▶ **Requirement**
Search the entries for the word "type". Copy each line in which it is found.

┏━━

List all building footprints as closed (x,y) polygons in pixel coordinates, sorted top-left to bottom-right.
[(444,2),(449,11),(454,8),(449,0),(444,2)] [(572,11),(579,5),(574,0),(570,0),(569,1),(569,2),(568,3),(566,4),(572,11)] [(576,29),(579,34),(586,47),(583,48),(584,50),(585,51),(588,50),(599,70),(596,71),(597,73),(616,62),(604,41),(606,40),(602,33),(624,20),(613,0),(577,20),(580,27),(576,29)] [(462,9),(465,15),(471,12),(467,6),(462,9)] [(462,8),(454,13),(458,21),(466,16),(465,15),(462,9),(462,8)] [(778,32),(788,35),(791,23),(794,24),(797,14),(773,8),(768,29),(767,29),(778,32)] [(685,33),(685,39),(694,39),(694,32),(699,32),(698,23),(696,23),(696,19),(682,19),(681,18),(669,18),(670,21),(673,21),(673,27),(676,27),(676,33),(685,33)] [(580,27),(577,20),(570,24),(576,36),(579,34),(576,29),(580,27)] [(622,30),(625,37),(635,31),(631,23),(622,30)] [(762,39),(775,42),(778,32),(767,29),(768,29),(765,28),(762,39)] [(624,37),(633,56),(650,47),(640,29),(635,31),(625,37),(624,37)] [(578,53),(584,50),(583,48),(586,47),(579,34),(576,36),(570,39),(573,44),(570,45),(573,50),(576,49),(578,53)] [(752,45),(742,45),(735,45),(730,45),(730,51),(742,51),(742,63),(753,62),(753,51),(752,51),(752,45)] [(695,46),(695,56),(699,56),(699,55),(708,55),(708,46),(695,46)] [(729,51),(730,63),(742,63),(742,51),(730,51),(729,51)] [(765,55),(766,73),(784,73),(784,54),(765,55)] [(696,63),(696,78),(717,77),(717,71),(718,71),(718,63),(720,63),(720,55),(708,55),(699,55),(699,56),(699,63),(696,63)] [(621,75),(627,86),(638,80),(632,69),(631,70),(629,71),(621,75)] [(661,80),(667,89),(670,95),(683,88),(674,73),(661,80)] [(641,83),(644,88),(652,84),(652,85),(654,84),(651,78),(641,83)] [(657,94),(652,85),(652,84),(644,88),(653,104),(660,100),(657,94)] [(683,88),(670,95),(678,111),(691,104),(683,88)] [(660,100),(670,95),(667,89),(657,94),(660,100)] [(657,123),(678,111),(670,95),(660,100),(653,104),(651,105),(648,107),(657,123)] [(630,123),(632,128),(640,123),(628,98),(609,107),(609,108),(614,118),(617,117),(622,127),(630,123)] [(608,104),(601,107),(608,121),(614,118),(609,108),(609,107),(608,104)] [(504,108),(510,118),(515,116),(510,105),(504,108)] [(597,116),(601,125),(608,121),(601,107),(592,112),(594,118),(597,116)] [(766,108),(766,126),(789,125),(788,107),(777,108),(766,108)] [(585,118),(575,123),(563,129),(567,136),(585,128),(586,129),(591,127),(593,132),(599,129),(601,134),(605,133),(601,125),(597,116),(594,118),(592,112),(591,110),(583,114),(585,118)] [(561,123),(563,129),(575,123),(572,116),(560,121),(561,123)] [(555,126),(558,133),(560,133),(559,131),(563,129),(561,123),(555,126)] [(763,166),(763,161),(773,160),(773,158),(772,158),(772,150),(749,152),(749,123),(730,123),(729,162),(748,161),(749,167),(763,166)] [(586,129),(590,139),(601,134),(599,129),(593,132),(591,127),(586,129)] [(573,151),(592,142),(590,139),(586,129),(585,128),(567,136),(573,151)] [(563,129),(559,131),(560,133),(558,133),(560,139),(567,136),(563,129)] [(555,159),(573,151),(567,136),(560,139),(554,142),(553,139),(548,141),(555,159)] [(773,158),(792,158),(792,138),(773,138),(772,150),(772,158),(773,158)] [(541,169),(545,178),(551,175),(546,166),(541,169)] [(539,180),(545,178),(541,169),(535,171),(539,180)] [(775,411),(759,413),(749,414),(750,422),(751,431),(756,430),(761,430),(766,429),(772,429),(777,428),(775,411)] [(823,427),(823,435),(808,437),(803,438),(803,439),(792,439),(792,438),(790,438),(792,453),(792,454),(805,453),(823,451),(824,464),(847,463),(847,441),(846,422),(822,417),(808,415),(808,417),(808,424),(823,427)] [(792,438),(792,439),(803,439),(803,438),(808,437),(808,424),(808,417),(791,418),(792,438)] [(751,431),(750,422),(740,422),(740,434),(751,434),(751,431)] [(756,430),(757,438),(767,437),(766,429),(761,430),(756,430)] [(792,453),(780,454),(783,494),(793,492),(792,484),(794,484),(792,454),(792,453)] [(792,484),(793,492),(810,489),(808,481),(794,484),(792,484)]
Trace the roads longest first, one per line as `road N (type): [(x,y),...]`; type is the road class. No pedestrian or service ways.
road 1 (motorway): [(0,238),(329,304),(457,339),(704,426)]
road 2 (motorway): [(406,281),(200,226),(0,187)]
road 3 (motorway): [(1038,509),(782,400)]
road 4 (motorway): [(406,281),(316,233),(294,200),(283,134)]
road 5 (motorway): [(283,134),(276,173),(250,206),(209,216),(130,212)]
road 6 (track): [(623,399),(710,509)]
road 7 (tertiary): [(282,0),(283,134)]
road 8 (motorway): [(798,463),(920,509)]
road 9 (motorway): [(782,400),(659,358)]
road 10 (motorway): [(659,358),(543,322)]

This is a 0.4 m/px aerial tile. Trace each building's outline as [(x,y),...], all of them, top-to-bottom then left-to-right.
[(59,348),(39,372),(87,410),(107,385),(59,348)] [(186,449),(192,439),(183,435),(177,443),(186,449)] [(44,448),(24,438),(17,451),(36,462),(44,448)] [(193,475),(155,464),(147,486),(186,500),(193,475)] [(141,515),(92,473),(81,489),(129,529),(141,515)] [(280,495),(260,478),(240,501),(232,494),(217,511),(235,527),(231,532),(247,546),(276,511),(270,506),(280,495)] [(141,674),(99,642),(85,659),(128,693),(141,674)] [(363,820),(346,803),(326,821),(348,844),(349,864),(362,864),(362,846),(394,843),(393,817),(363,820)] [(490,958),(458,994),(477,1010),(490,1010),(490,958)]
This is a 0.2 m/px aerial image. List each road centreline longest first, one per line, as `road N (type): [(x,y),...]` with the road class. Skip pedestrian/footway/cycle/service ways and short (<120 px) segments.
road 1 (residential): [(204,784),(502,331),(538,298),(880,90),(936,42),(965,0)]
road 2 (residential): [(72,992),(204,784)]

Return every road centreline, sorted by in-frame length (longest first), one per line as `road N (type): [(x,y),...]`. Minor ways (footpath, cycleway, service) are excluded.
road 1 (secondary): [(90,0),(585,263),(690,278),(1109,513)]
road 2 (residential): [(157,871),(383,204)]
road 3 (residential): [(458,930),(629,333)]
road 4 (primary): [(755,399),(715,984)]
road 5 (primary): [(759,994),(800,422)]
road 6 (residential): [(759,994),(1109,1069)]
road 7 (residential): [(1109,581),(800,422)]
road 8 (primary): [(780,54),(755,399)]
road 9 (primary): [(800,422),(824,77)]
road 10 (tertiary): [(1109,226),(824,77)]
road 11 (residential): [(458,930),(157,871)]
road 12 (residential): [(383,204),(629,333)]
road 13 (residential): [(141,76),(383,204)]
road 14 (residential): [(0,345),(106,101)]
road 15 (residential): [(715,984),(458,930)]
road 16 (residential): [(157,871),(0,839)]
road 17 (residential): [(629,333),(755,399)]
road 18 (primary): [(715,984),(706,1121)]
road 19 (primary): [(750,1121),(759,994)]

┗━━

▶ **Result of this exercise**
Trace the roads longest first, one per line as `road N (type): [(x,y),...]`; type is the road class. No pedestrian or service ways.
This is a 0.2 m/px aerial image. List each road centreline longest first, one per line, as `road N (type): [(x,y),...]` with the road class. Skip pedestrian/footway/cycle/service ways and short (<120 px) segments.
Return every road centreline, sorted by in-frame length (longest first), one per line as `road N (type): [(x,y),...]`. Minor ways (footpath, cycleway, service) are excluded.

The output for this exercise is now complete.